* **DESCRIPTION OF THE TASK**: Please write out every line of the material, leaving out any picture.

* **MATERIAL PROVIDED**:
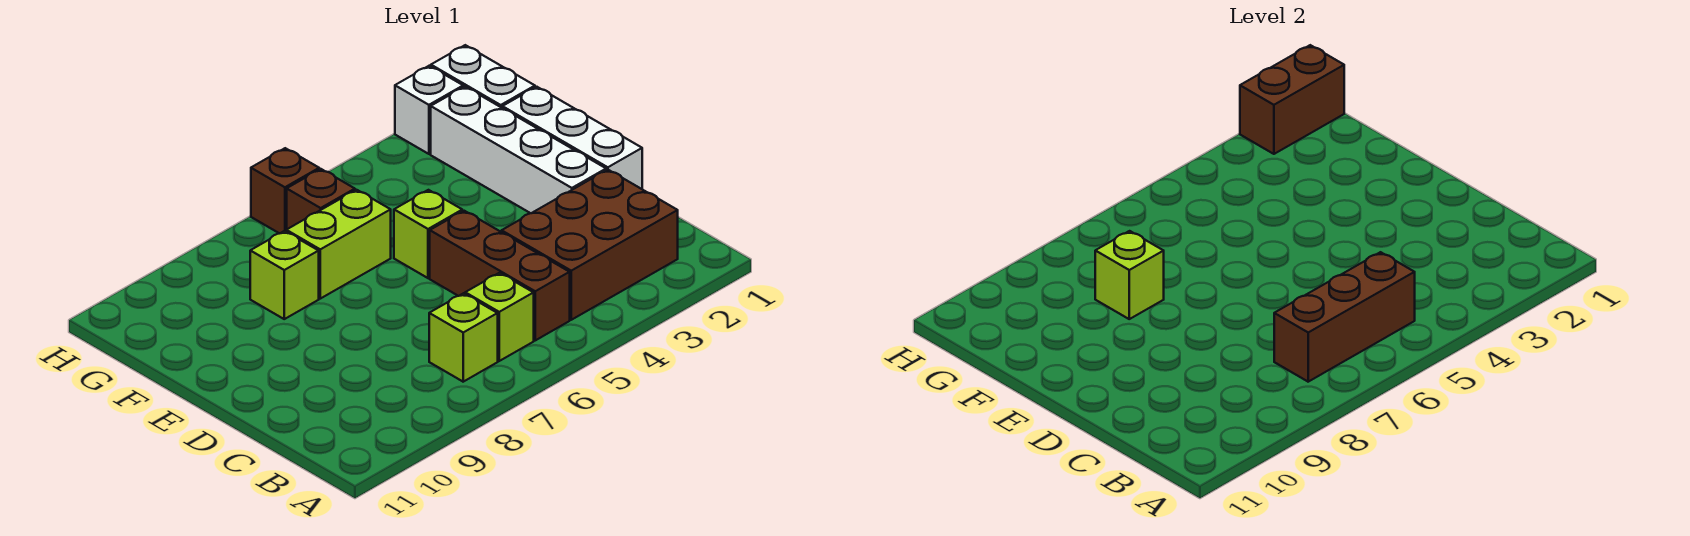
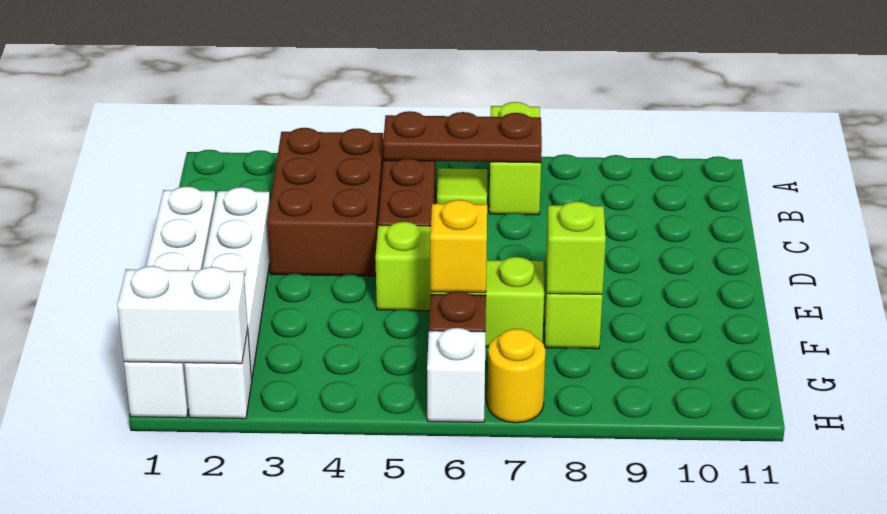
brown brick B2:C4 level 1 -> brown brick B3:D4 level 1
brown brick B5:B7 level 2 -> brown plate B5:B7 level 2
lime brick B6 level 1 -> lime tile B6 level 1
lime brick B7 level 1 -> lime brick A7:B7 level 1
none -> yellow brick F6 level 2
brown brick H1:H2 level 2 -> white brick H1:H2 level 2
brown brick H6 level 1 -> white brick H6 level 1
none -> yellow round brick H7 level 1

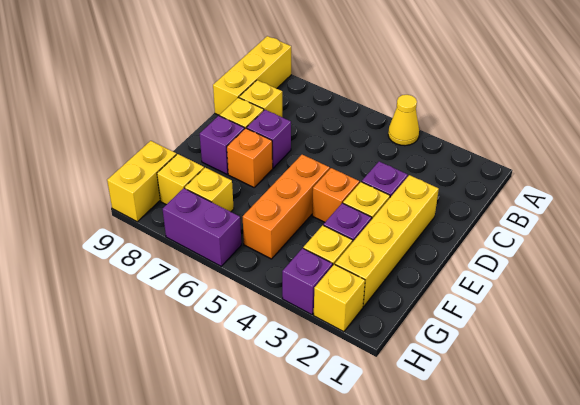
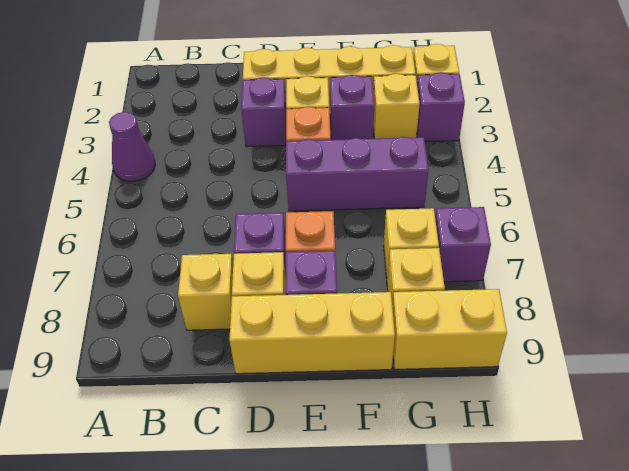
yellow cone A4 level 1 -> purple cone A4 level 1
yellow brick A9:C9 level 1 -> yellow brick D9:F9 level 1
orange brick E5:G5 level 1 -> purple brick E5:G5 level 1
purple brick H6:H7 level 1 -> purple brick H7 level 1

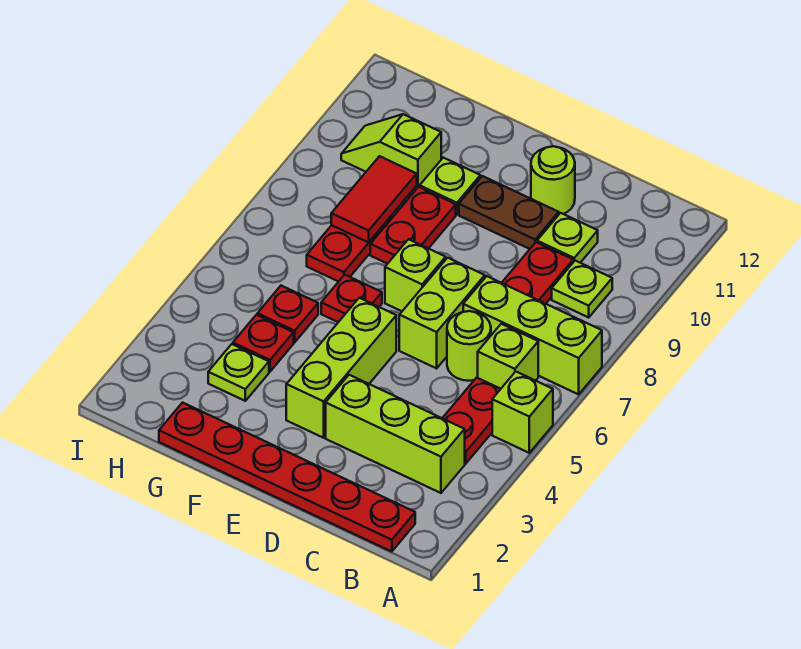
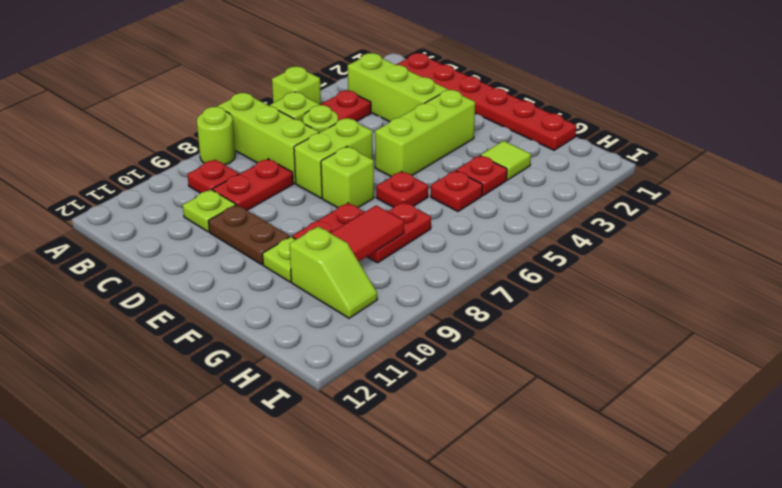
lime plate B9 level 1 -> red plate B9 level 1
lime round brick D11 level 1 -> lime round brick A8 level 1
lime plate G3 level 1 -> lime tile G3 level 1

* **EXERCISE RESPONSE**:
brown brick B2:C4 level 1 -> brown brick B3:D4 level 1
brown brick B5:B7 level 2 -> brown plate B5:B7 level 2
lime brick B6 level 1 -> lime tile B6 level 1
lime brick B7 level 1 -> lime brick A7:B7 level 1
none -> yellow brick F6 level 2
brown brick H1:H2 level 2 -> white brick H1:H2 level 2
brown brick H6 level 1 -> white brick H6 level 1
none -> yellow round brick H7 level 1

yellow cone A4 level 1 -> purple cone A4 level 1
yellow brick A9:C9 level 1 -> yellow brick D9:F9 level 1
orange brick E5:G5 level 1 -> purple brick E5:G5 level 1
purple brick H6:H7 level 1 -> purple brick H7 level 1

lime plate B9 level 1 -> red plate B9 level 1
lime round brick D11 level 1 -> lime round brick A8 level 1
lime plate G3 level 1 -> lime tile G3 level 1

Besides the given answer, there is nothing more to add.